BEGIN RECORDS PROVIDED

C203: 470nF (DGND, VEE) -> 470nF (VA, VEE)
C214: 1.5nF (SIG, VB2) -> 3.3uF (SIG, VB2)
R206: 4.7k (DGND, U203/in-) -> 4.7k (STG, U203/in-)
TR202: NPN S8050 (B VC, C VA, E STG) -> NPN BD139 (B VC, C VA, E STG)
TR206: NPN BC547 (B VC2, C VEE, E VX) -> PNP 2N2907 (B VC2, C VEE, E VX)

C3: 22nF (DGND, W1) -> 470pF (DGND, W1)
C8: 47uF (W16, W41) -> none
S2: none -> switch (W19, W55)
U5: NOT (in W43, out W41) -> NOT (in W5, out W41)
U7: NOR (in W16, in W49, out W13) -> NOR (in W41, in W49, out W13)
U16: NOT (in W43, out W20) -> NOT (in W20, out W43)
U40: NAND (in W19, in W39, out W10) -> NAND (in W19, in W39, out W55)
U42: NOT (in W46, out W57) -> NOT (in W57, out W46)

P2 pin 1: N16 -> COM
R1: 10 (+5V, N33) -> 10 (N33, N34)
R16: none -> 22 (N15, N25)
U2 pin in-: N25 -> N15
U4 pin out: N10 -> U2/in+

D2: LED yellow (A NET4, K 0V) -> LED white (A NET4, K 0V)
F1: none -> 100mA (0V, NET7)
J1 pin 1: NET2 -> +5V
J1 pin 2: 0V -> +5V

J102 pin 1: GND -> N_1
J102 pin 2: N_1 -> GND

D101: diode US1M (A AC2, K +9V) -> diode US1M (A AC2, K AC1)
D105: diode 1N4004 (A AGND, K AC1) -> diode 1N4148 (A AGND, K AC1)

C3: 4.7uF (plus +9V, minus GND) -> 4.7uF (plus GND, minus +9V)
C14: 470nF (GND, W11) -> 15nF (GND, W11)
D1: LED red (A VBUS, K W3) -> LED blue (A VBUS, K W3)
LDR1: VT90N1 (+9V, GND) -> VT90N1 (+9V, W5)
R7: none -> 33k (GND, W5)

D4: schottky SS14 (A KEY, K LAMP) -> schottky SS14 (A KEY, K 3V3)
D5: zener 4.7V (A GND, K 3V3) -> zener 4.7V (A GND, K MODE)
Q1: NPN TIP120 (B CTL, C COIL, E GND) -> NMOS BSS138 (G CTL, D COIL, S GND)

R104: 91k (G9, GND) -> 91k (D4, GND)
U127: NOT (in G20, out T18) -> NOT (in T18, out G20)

END RECORDS PROVIDED

#### [INSTRUCTIONS FOR THE TASK]
Please give all the entries above again, exactly as they stand.

#### [RESULT OF THE TASK]
C203: 470nF (DGND, VEE) -> 470nF (VA, VEE)
C214: 1.5nF (SIG, VB2) -> 3.3uF (SIG, VB2)
R206: 4.7k (DGND, U203/in-) -> 4.7k (STG, U203/in-)
TR202: NPN S8050 (B VC, C VA, E STG) -> NPN BD139 (B VC, C VA, E STG)
TR206: NPN BC547 (B VC2, C VEE, E VX) -> PNP 2N2907 (B VC2, C VEE, E VX)

C3: 22nF (DGND, W1) -> 470pF (DGND, W1)
C8: 47uF (W16, W41) -> none
S2: none -> switch (W19, W55)
U5: NOT (in W43, out W41) -> NOT (in W5, out W41)
U7: NOR (in W16, in W49, out W13) -> NOR (in W41, in W49, out W13)
U16: NOT (in W43, out W20) -> NOT (in W20, out W43)
U40: NAND (in W19, in W39, out W10) -> NAND (in W19, in W39, out W55)
U42: NOT (in W46, out W57) -> NOT (in W57, out W46)

P2 pin 1: N16 -> COM
R1: 10 (+5V, N33) -> 10 (N33, N34)
R16: none -> 22 (N15, N25)
U2 pin in-: N25 -> N15
U4 pin out: N10 -> U2/in+

D2: LED yellow (A NET4, K 0V) -> LED white (A NET4, K 0V)
F1: none -> 100mA (0V, NET7)
J1 pin 1: NET2 -> +5V
J1 pin 2: 0V -> +5V

J102 pin 1: GND -> N_1
J102 pin 2: N_1 -> GND

D101: diode US1M (A AC2, K +9V) -> diode US1M (A AC2, K AC1)
D105: diode 1N4004 (A AGND, K AC1) -> diode 1N4148 (A AGND, K AC1)

C3: 4.7uF (plus +9V, minus GND) -> 4.7uF (plus GND, minus +9V)
C14: 470nF (GND, W11) -> 15nF (GND, W11)
D1: LED red (A VBUS, K W3) -> LED blue (A VBUS, K W3)
LDR1: VT90N1 (+9V, GND) -> VT90N1 (+9V, W5)
R7: none -> 33k (GND, W5)

D4: schottky SS14 (A KEY, K LAMP) -> schottky SS14 (A KEY, K 3V3)
D5: zener 4.7V (A GND, K 3V3) -> zener 4.7V (A GND, K MODE)
Q1: NPN TIP120 (B CTL, C COIL, E GND) -> NMOS BSS138 (G CTL, D COIL, S GND)

R104: 91k (G9, GND) -> 91k (D4, GND)
U127: NOT (in G20, out T18) -> NOT (in T18, out G20)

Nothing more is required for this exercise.